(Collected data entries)
----------------

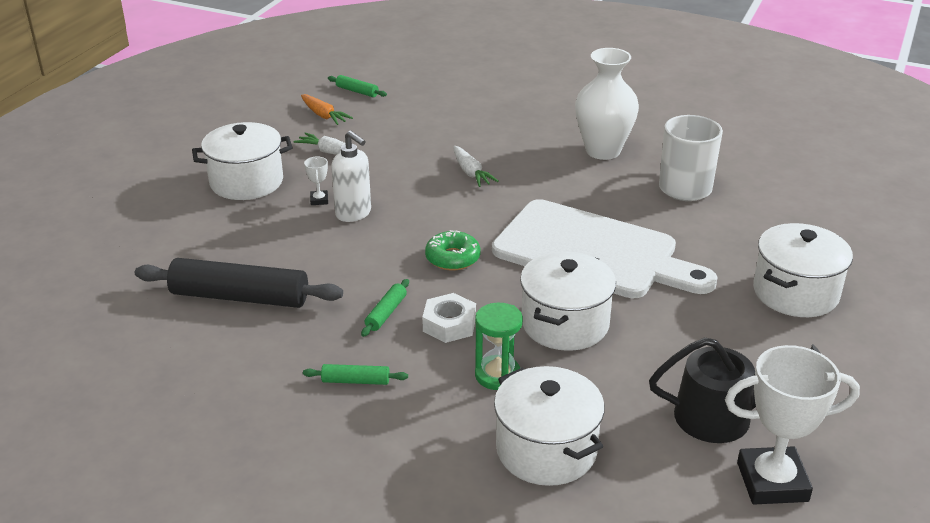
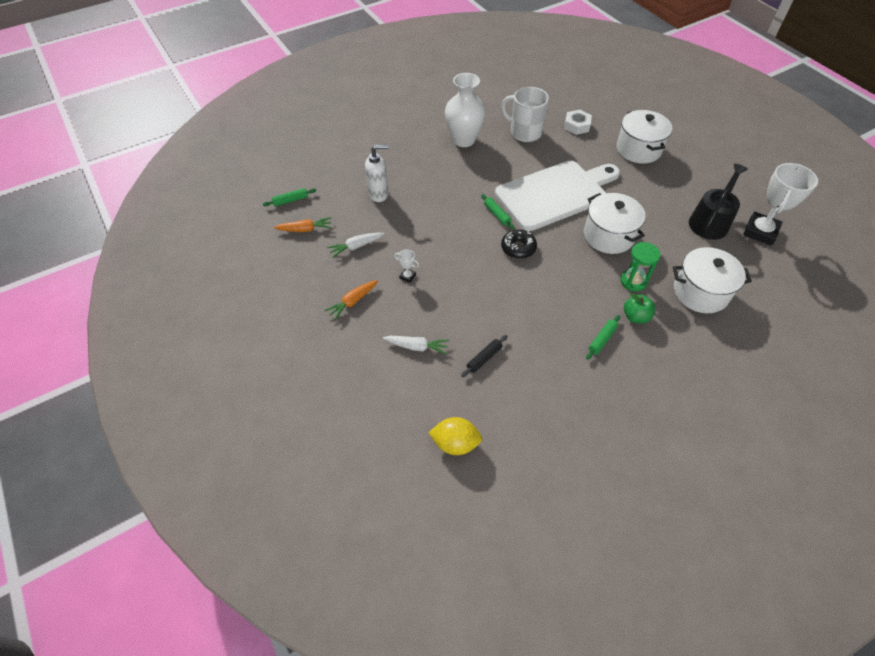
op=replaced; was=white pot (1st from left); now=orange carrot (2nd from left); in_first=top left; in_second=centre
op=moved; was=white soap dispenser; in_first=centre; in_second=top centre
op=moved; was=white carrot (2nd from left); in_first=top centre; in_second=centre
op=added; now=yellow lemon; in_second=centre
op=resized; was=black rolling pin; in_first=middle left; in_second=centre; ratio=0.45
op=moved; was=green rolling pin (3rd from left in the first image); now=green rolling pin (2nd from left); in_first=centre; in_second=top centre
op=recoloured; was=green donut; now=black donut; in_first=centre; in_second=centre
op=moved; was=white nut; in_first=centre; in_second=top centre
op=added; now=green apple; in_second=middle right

----------------

* **What you are asked to do**
The lines beginning with the one that holds "op=moved; was=white soap" and ending with the last line of the data above are to be reproduced exactly, and nothing else.

* **Answer to this exercise**
op=moved; was=white soap dispenser; in_first=centre; in_second=top centre
op=moved; was=white carrot (2nd from left); in_first=top centre; in_second=centre
op=added; now=yellow lemon; in_second=centre
op=resized; was=black rolling pin; in_first=middle left; in_second=centre; ratio=0.45
op=moved; was=green rolling pin (3rd from left in the first image); now=green rolling pin (2nd from left); in_first=centre; in_second=top centre
op=recoloured; was=green donut; now=black donut; in_first=centre; in_second=centre
op=moved; was=white nut; in_first=centre; in_second=top centre
op=added; now=green apple; in_second=middle right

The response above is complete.